Material for this exercise
************

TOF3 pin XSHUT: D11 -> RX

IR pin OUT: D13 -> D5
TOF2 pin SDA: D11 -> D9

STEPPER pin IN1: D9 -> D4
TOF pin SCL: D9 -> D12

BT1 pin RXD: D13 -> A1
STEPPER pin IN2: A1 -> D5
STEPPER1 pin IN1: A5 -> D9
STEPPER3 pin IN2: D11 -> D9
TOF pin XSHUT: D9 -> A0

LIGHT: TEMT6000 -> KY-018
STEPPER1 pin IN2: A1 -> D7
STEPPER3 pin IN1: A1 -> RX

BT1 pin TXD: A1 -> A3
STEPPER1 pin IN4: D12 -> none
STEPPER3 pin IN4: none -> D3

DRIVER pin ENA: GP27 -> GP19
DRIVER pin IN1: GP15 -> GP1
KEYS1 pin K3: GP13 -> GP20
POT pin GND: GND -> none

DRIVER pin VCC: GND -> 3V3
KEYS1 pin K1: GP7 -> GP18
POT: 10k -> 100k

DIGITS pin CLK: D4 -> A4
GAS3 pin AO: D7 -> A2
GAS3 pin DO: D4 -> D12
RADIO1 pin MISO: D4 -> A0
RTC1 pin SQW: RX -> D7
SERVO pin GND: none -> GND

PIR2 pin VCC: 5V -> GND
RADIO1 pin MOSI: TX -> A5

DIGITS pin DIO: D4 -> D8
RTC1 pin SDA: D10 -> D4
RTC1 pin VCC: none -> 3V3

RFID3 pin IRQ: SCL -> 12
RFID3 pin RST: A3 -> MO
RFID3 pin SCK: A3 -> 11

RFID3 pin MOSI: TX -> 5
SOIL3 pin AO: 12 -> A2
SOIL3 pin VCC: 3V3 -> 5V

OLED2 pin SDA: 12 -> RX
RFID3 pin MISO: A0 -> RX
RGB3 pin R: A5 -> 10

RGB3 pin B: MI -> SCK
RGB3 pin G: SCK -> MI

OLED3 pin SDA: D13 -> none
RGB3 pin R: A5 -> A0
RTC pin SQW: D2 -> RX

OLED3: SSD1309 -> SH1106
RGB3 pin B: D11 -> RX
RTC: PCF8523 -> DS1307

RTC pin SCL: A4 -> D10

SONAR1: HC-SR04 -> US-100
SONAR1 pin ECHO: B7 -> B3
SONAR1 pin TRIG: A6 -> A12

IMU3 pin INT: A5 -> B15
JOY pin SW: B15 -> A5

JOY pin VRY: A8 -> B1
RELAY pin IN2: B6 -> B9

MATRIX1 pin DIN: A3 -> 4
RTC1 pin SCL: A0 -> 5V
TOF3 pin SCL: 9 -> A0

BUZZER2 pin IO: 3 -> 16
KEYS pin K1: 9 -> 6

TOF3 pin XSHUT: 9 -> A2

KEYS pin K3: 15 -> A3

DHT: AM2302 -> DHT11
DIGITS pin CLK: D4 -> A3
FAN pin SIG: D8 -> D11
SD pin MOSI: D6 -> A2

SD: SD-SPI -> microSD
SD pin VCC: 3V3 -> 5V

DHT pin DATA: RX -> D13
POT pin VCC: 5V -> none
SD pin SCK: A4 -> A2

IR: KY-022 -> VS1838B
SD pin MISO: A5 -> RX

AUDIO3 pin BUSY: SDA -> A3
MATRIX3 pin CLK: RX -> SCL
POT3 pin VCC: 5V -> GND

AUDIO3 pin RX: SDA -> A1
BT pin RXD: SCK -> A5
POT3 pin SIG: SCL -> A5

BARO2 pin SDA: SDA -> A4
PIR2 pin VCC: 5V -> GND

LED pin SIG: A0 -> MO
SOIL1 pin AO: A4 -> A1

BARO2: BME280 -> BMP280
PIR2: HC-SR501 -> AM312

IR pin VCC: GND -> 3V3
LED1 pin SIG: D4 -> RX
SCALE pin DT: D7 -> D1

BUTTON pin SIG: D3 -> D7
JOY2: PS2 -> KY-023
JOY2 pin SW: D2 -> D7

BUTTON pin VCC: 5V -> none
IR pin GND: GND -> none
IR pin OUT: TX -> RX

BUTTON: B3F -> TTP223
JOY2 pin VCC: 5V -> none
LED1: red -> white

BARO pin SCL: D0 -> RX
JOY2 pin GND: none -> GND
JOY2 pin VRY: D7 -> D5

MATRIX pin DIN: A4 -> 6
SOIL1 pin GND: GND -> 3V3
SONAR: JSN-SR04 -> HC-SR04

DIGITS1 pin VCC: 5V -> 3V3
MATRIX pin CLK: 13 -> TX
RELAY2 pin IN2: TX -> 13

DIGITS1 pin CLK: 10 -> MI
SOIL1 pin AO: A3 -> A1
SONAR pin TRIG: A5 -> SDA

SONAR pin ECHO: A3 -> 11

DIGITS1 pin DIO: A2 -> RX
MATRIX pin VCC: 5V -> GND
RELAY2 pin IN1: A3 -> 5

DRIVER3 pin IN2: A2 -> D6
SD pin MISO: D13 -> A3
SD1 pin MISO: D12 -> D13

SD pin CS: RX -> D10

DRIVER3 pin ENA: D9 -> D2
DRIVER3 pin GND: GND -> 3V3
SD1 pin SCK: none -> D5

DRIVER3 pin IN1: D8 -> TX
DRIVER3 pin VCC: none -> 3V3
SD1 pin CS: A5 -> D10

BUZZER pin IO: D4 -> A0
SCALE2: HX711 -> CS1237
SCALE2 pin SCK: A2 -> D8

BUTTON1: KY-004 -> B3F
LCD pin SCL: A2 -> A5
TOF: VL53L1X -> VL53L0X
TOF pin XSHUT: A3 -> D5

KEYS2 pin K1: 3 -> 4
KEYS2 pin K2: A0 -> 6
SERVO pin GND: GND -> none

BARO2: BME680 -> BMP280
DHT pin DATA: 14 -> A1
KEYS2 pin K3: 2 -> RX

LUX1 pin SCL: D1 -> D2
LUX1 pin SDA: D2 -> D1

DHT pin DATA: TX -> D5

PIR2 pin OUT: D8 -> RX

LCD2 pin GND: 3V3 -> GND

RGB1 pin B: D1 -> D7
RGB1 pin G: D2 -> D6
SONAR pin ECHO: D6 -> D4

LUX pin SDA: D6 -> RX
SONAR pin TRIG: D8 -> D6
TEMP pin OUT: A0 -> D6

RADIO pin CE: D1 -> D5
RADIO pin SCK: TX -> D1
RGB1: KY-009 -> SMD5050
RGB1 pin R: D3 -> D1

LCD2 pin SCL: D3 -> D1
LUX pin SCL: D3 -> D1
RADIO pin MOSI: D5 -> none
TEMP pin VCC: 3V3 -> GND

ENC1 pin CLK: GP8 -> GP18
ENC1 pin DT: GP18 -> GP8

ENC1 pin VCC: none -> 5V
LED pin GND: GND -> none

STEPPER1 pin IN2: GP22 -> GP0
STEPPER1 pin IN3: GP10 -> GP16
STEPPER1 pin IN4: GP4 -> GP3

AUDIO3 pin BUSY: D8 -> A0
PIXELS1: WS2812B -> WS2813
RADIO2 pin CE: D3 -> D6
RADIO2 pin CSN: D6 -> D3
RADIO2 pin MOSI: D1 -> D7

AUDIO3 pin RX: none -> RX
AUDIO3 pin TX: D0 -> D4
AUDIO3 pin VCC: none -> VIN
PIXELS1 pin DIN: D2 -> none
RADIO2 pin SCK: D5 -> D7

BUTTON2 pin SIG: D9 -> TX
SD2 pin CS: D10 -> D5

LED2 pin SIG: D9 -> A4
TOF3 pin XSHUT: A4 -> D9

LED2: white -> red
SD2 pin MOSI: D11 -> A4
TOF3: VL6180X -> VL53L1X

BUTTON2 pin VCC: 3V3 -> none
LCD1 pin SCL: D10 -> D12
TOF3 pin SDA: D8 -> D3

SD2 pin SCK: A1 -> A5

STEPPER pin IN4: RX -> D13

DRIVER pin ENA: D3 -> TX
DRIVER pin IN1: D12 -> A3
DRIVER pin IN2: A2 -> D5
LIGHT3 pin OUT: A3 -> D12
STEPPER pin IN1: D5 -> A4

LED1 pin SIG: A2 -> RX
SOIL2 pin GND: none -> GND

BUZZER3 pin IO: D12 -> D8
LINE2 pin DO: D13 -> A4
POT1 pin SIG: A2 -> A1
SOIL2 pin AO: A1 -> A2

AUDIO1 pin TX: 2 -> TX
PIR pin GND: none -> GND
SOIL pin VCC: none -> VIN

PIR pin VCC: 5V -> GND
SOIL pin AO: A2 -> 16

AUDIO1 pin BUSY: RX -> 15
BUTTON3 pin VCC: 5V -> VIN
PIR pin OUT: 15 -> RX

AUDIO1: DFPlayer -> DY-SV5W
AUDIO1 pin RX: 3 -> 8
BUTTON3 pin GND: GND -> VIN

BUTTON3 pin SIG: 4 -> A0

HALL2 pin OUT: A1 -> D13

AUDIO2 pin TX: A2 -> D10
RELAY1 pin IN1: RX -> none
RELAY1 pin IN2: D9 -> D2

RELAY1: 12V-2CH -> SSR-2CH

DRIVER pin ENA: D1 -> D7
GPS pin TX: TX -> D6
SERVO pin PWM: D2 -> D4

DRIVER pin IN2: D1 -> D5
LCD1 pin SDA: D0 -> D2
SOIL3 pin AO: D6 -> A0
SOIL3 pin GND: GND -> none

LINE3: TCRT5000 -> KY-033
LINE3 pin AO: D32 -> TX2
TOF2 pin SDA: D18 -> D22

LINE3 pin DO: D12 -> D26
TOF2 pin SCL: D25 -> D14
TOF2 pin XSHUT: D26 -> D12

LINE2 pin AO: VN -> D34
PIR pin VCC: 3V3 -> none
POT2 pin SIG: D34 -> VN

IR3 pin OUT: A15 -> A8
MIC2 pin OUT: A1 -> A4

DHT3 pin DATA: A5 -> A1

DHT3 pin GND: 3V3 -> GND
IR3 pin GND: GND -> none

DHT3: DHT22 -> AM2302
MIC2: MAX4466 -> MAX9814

************

Task description
Go through the material and say how many lines include "DATA". The number alone will do.

Task answer
4